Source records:

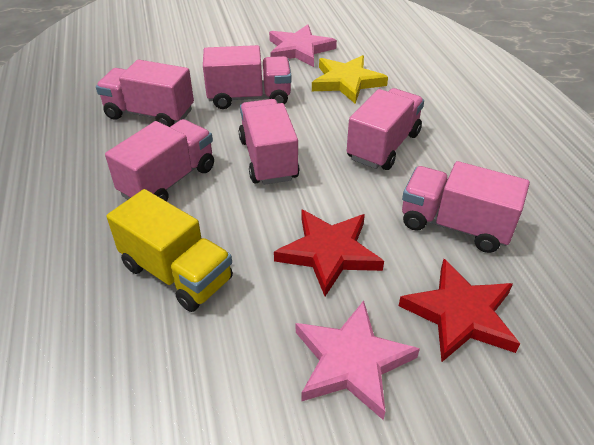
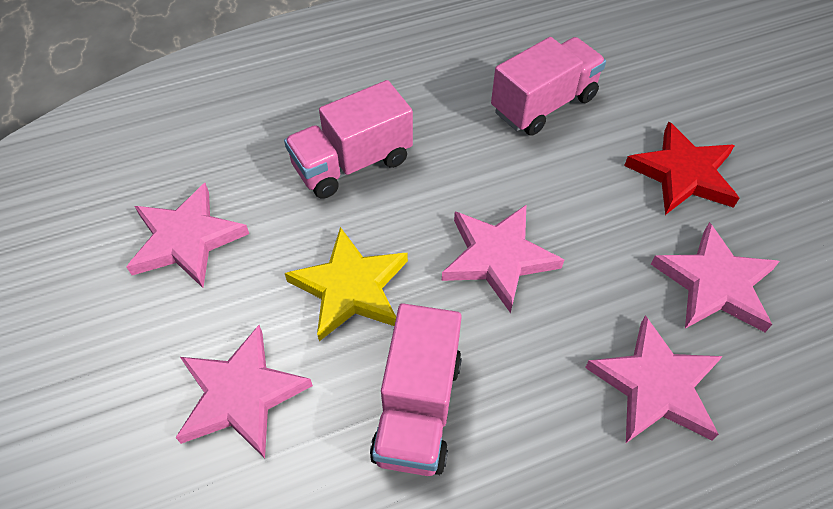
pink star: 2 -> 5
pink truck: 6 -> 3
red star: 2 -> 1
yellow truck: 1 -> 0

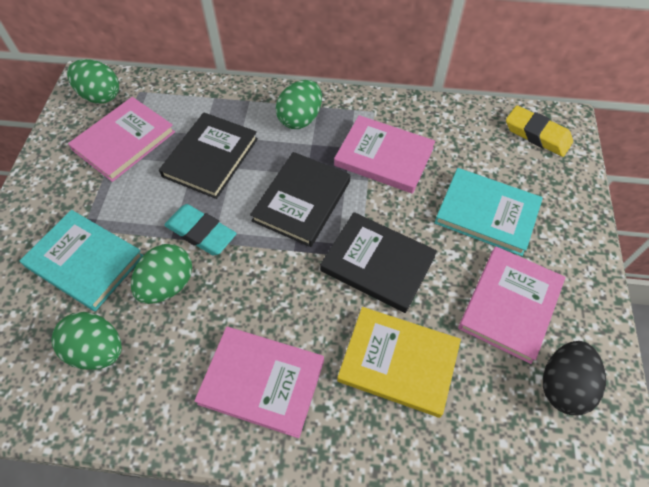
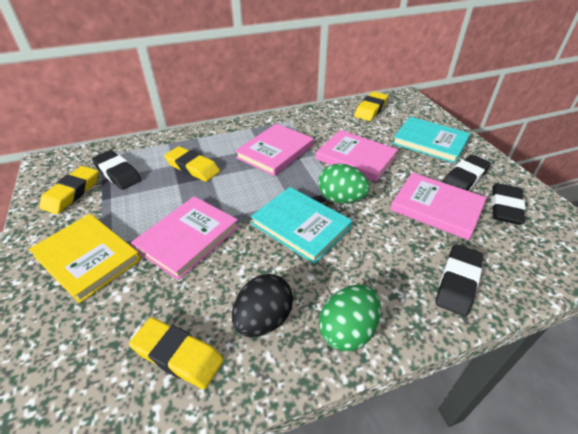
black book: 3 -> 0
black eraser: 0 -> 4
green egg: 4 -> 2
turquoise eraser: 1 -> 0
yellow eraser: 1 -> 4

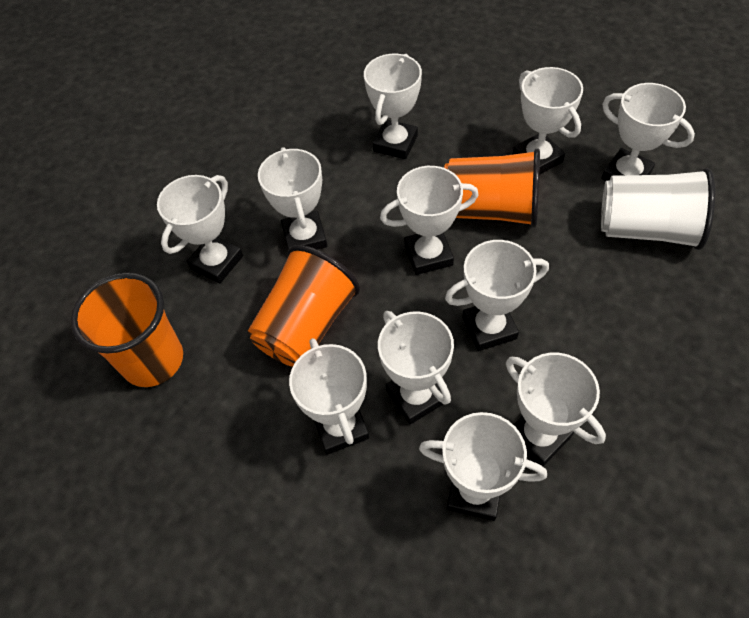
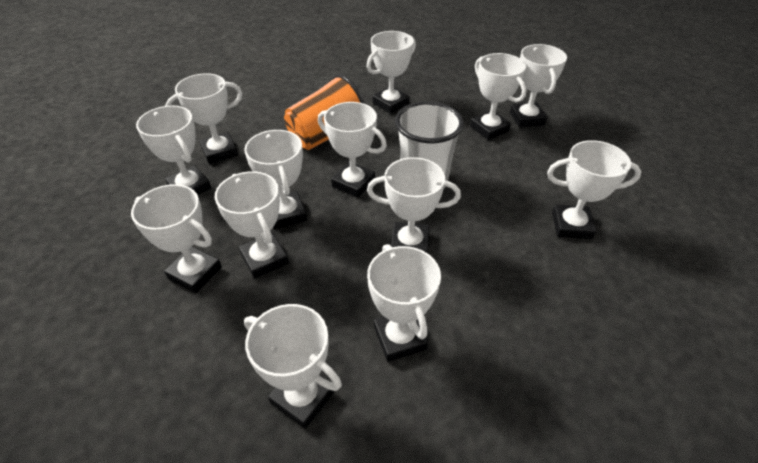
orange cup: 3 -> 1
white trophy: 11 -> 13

◆ The problem
Reproduce, exactly and with no pictures, the lines from the line containing "black eraser: 0 -> 4" through the closing line of the data above, keeping both ends.

◆ Worked solution
black eraser: 0 -> 4
green egg: 4 -> 2
turquoise eraser: 1 -> 0
yellow eraser: 1 -> 4

orange cup: 3 -> 1
white trophy: 11 -> 13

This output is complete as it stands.